EXERCISE
Copy out the data in full and exactly, passing over the pictures.

EXERCISE DATA
┄┄┄┄┄┄┄┄┄┄┄┄┄┄┄┄┄┄┄┄
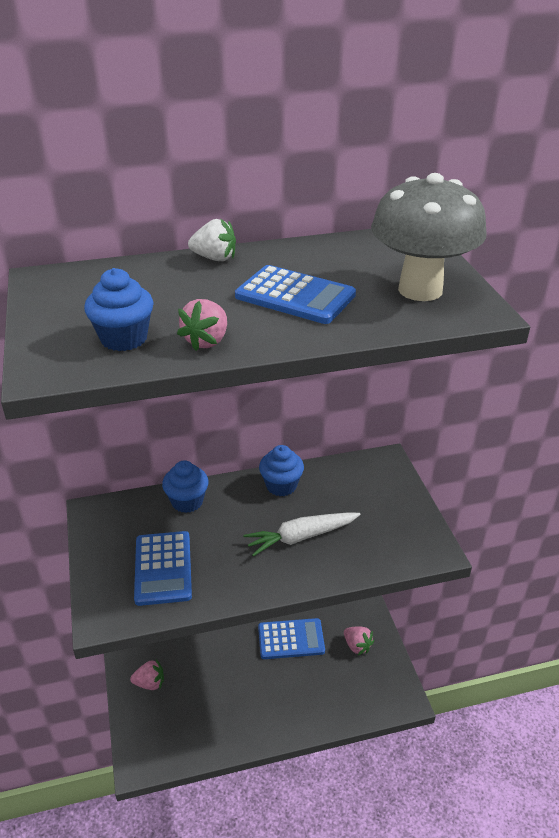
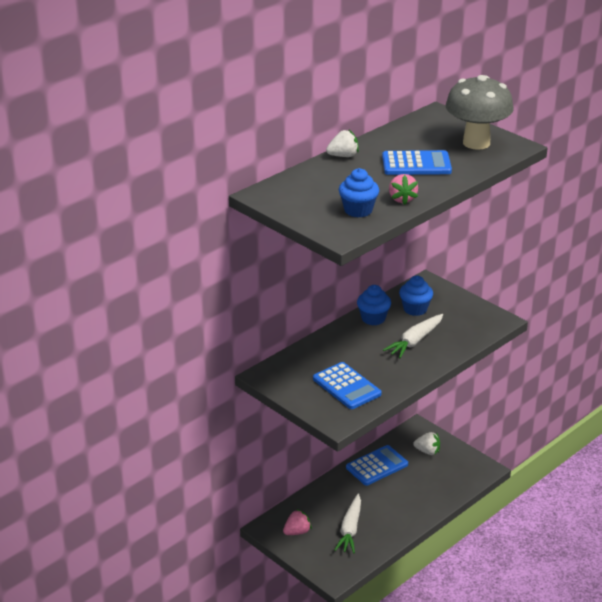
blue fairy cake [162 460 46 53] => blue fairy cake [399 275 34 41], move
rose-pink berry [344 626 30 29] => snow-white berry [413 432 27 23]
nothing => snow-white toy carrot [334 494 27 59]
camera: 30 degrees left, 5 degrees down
┄┄┄┄┄┄┄┄┄┄┄┄┄┄┄┄┄┄┄┄
PROBLEM SOLUTION
blue fairy cake [162 460 46 53] => blue fairy cake [399 275 34 41], move
rose-pink berry [344 626 30 29] => snow-white berry [413 432 27 23]
nothing => snow-white toy carrot [334 494 27 59]
camera: 30 degrees left, 5 degrees down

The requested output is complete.